■ Provided records
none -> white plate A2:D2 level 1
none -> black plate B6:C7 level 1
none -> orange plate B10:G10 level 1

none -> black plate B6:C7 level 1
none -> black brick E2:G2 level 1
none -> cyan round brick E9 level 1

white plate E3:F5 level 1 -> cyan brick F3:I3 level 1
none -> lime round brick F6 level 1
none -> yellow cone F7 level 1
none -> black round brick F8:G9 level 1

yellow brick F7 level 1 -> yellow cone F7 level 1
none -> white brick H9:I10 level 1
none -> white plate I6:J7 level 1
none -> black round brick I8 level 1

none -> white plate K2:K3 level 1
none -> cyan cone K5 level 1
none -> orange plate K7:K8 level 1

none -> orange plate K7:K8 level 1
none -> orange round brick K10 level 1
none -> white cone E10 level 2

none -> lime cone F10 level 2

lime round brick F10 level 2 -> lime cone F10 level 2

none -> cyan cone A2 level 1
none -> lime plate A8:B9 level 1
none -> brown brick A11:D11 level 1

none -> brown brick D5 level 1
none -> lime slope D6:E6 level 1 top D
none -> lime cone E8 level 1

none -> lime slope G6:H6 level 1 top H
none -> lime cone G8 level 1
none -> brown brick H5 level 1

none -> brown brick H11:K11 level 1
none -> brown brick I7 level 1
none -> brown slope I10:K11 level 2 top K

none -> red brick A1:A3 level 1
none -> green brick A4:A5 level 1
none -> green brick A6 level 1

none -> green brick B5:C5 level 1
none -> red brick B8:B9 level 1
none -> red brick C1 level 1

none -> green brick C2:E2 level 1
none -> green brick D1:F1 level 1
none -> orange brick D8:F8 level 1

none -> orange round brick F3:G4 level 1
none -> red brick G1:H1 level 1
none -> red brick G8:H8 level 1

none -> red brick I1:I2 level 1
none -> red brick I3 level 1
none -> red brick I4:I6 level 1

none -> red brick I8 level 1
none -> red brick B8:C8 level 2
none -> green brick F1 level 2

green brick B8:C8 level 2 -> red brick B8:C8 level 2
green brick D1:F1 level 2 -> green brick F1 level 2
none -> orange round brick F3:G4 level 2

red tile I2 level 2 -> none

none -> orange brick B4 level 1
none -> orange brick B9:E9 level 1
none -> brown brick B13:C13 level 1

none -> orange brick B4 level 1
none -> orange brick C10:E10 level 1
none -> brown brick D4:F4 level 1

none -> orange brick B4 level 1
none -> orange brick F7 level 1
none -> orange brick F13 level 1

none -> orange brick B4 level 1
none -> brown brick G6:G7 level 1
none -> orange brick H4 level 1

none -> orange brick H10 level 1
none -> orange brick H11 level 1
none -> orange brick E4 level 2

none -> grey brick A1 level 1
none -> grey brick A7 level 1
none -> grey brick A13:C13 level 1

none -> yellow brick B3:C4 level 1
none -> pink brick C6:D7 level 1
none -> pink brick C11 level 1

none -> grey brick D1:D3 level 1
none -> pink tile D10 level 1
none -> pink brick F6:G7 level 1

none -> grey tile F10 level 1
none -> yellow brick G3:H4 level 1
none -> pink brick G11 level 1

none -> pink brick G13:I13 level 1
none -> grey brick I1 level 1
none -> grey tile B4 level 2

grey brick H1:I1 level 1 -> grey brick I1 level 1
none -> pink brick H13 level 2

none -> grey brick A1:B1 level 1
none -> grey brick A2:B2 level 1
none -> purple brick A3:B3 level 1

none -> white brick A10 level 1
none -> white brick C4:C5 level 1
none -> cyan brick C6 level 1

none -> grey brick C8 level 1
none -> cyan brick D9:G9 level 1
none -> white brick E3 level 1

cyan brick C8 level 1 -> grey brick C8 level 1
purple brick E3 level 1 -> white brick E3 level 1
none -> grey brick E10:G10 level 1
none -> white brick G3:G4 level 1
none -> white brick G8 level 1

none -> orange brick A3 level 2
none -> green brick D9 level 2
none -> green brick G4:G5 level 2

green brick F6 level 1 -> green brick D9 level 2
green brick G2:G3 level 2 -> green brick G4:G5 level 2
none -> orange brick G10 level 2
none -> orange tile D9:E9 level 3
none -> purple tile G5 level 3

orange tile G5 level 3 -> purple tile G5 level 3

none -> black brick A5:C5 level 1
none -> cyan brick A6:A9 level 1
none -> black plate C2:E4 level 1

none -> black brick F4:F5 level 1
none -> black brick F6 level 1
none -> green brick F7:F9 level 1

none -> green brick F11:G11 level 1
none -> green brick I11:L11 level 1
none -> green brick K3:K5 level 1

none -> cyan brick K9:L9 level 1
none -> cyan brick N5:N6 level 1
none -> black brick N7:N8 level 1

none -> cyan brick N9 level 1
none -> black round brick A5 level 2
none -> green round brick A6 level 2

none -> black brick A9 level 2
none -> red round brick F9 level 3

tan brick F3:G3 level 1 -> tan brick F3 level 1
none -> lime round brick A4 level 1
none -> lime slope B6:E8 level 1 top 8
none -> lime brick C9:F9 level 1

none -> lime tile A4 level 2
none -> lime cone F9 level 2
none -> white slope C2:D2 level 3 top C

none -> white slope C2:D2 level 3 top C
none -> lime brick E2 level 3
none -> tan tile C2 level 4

■ Instructions to follow
All of the data above needs to be retyped exactly, with each line as it stands.

■ Answer to this exercise
none -> white plate A2:D2 level 1
none -> black plate B6:C7 level 1
none -> orange plate B10:G10 level 1

none -> black plate B6:C7 level 1
none -> black brick E2:G2 level 1
none -> cyan round brick E9 level 1

white plate E3:F5 level 1 -> cyan brick F3:I3 level 1
none -> lime round brick F6 level 1
none -> yellow cone F7 level 1
none -> black round brick F8:G9 level 1

yellow brick F7 level 1 -> yellow cone F7 level 1
none -> white brick H9:I10 level 1
none -> white plate I6:J7 level 1
none -> black round brick I8 level 1

none -> white plate K2:K3 level 1
none -> cyan cone K5 level 1
none -> orange plate K7:K8 level 1

none -> orange plate K7:K8 level 1
none -> orange round brick K10 level 1
none -> white cone E10 level 2

none -> lime cone F10 level 2

lime round brick F10 level 2 -> lime cone F10 level 2

none -> cyan cone A2 level 1
none -> lime plate A8:B9 level 1
none -> brown brick A11:D11 level 1

none -> brown brick D5 level 1
none -> lime slope D6:E6 level 1 top D
none -> lime cone E8 level 1

none -> lime slope G6:H6 level 1 top H
none -> lime cone G8 level 1
none -> brown brick H5 level 1

none -> brown brick H11:K11 level 1
none -> brown brick I7 level 1
none -> brown slope I10:K11 level 2 top K

none -> red brick A1:A3 level 1
none -> green brick A4:A5 level 1
none -> green brick A6 level 1

none -> green brick B5:C5 level 1
none -> red brick B8:B9 level 1
none -> red brick C1 level 1

none -> green brick C2:E2 level 1
none -> green brick D1:F1 level 1
none -> orange brick D8:F8 level 1

none -> orange round brick F3:G4 level 1
none -> red brick G1:H1 level 1
none -> red brick G8:H8 level 1

none -> red brick I1:I2 level 1
none -> red brick I3 level 1
none -> red brick I4:I6 level 1

none -> red brick I8 level 1
none -> red brick B8:C8 level 2
none -> green brick F1 level 2

green brick B8:C8 level 2 -> red brick B8:C8 level 2
green brick D1:F1 level 2 -> green brick F1 level 2
none -> orange round brick F3:G4 level 2

red tile I2 level 2 -> none

none -> orange brick B4 level 1
none -> orange brick B9:E9 level 1
none -> brown brick B13:C13 level 1

none -> orange brick B4 level 1
none -> orange brick C10:E10 level 1
none -> brown brick D4:F4 level 1

none -> orange brick B4 level 1
none -> orange brick F7 level 1
none -> orange brick F13 level 1

none -> orange brick B4 level 1
none -> brown brick G6:G7 level 1
none -> orange brick H4 level 1

none -> orange brick H10 level 1
none -> orange brick H11 level 1
none -> orange brick E4 level 2

none -> grey brick A1 level 1
none -> grey brick A7 level 1
none -> grey brick A13:C13 level 1

none -> yellow brick B3:C4 level 1
none -> pink brick C6:D7 level 1
none -> pink brick C11 level 1

none -> grey brick D1:D3 level 1
none -> pink tile D10 level 1
none -> pink brick F6:G7 level 1

none -> grey tile F10 level 1
none -> yellow brick G3:H4 level 1
none -> pink brick G11 level 1

none -> pink brick G13:I13 level 1
none -> grey brick I1 level 1
none -> grey tile B4 level 2

grey brick H1:I1 level 1 -> grey brick I1 level 1
none -> pink brick H13 level 2

none -> grey brick A1:B1 level 1
none -> grey brick A2:B2 level 1
none -> purple brick A3:B3 level 1

none -> white brick A10 level 1
none -> white brick C4:C5 level 1
none -> cyan brick C6 level 1

none -> grey brick C8 level 1
none -> cyan brick D9:G9 level 1
none -> white brick E3 level 1

cyan brick C8 level 1 -> grey brick C8 level 1
purple brick E3 level 1 -> white brick E3 level 1
none -> grey brick E10:G10 level 1
none -> white brick G3:G4 level 1
none -> white brick G8 level 1

none -> orange brick A3 level 2
none -> green brick D9 level 2
none -> green brick G4:G5 level 2

green brick F6 level 1 -> green brick D9 level 2
green brick G2:G3 level 2 -> green brick G4:G5 level 2
none -> orange brick G10 level 2
none -> orange tile D9:E9 level 3
none -> purple tile G5 level 3

orange tile G5 level 3 -> purple tile G5 level 3

none -> black brick A5:C5 level 1
none -> cyan brick A6:A9 level 1
none -> black plate C2:E4 level 1

none -> black brick F4:F5 level 1
none -> black brick F6 level 1
none -> green brick F7:F9 level 1

none -> green brick F11:G11 level 1
none -> green brick I11:L11 level 1
none -> green brick K3:K5 level 1

none -> cyan brick K9:L9 level 1
none -> cyan brick N5:N6 level 1
none -> black brick N7:N8 level 1

none -> cyan brick N9 level 1
none -> black round brick A5 level 2
none -> green round brick A6 level 2

none -> black brick A9 level 2
none -> red round brick F9 level 3

tan brick F3:G3 level 1 -> tan brick F3 level 1
none -> lime round brick A4 level 1
none -> lime slope B6:E8 level 1 top 8
none -> lime brick C9:F9 level 1

none -> lime tile A4 level 2
none -> lime cone F9 level 2
none -> white slope C2:D2 level 3 top C

none -> white slope C2:D2 level 3 top C
none -> lime brick E2 level 3
none -> tan tile C2 level 4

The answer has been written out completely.